Of the entries below, return exactly those lines that fall between the one containing "purple arrow: (65, 96)" and the one containing "yellow star: (332, 399) -> (314, 389), moved", the two end lines included.

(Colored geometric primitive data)
━━━━
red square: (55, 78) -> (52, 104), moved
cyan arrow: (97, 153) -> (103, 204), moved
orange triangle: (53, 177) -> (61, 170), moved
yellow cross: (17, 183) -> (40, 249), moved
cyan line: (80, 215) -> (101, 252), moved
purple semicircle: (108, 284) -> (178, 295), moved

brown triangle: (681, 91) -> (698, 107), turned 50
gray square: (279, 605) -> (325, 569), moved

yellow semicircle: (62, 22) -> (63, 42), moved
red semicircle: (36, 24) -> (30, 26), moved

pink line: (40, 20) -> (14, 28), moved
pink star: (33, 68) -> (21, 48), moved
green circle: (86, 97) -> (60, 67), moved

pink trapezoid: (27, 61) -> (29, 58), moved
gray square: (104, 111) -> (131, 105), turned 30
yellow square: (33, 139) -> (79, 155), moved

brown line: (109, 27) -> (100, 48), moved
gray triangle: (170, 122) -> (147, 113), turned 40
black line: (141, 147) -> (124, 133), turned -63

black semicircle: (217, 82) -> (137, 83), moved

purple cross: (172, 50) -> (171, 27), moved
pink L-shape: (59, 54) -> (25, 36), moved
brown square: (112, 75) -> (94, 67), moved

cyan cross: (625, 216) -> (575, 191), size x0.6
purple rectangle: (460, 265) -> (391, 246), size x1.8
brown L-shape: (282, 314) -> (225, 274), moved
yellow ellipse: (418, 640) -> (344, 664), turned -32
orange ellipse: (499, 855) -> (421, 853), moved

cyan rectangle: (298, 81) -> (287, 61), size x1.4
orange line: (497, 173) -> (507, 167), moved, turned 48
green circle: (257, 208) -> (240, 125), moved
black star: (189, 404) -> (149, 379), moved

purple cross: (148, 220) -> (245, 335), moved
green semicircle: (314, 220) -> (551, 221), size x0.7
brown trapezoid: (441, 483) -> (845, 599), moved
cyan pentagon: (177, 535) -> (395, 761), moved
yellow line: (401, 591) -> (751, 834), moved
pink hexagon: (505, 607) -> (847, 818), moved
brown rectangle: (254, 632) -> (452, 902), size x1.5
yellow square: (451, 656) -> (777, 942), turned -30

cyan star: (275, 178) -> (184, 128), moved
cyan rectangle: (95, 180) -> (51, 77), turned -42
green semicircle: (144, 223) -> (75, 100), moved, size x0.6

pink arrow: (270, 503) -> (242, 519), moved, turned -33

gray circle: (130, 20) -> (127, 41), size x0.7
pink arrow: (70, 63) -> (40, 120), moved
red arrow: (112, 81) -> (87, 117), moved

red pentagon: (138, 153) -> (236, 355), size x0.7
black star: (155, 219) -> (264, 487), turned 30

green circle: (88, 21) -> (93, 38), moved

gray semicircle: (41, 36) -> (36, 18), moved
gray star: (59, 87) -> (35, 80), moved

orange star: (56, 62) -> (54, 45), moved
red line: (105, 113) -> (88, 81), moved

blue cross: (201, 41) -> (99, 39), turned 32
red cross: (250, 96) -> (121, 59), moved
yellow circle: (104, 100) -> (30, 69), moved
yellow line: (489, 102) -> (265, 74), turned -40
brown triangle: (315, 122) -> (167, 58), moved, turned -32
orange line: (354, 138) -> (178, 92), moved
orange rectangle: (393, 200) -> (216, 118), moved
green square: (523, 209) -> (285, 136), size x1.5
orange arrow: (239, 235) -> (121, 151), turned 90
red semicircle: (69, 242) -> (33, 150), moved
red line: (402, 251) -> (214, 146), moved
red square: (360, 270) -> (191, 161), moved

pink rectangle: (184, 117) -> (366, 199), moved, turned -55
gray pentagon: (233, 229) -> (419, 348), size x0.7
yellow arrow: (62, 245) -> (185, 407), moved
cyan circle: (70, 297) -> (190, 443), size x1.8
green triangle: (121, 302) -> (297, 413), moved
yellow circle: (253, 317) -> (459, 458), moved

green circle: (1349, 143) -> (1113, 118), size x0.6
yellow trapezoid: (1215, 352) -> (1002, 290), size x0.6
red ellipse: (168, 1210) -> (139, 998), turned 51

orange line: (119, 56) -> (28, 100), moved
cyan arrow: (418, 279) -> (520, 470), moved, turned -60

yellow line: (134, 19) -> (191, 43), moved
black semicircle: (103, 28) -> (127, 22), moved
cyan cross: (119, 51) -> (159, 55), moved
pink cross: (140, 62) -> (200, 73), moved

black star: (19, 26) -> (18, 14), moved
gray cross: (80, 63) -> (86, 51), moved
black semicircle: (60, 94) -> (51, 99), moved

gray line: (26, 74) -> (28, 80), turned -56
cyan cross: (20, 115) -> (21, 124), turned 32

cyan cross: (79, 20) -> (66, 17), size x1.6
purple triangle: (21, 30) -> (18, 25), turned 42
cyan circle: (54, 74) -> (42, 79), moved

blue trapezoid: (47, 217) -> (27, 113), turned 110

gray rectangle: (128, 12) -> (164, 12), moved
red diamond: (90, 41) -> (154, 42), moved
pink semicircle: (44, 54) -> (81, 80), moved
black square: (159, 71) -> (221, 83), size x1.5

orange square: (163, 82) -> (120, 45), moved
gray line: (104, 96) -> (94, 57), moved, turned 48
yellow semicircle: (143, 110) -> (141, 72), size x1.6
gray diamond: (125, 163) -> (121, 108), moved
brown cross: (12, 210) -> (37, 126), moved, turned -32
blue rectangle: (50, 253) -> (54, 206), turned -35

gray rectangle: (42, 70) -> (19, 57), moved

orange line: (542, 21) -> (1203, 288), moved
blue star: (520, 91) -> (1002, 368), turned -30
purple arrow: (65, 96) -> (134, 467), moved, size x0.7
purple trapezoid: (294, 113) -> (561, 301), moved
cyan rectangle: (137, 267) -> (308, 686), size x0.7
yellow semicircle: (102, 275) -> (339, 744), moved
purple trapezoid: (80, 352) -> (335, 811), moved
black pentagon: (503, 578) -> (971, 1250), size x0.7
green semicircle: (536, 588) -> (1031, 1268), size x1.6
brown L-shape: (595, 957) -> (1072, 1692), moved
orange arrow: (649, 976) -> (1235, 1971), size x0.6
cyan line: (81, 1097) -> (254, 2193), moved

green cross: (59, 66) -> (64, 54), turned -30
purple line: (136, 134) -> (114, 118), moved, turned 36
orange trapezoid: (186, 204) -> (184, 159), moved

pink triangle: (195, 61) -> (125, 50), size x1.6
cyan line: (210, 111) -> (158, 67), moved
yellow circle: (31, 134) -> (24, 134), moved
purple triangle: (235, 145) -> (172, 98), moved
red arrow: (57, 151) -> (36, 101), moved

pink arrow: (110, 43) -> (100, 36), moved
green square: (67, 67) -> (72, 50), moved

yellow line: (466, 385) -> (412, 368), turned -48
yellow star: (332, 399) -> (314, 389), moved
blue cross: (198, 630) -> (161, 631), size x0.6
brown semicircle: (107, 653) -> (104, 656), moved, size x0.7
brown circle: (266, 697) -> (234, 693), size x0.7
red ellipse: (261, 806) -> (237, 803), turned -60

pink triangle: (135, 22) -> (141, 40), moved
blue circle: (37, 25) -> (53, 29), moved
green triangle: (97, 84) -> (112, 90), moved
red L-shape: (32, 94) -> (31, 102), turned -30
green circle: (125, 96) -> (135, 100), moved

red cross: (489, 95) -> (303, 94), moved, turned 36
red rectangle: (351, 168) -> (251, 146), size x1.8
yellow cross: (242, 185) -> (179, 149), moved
━━━━
_SOLUTION TO THE PROBLEM_.
purple arrow: (65, 96) -> (134, 467), moved, size x0.7
purple trapezoid: (294, 113) -> (561, 301), moved
cyan rectangle: (137, 267) -> (308, 686), size x0.7
yellow semicircle: (102, 275) -> (339, 744), moved
purple trapezoid: (80, 352) -> (335, 811), moved
black pentagon: (503, 578) -> (971, 1250), size x0.7
green semicircle: (536, 588) -> (1031, 1268), size x1.6
brown L-shape: (595, 957) -> (1072, 1692), moved
orange arrow: (649, 976) -> (1235, 1971), size x0.6
cyan line: (81, 1097) -> (254, 2193), moved

green cross: (59, 66) -> (64, 54), turned -30
purple line: (136, 134) -> (114, 118), moved, turned 36
orange trapezoid: (186, 204) -> (184, 159), moved

pink triangle: (195, 61) -> (125, 50), size x1.6
cyan line: (210, 111) -> (158, 67), moved
yellow circle: (31, 134) -> (24, 134), moved
purple triangle: (235, 145) -> (172, 98), moved
red arrow: (57, 151) -> (36, 101), moved

pink arrow: (110, 43) -> (100, 36), moved
green square: (67, 67) -> (72, 50), moved

yellow line: (466, 385) -> (412, 368), turned -48
yellow star: (332, 399) -> (314, 389), moved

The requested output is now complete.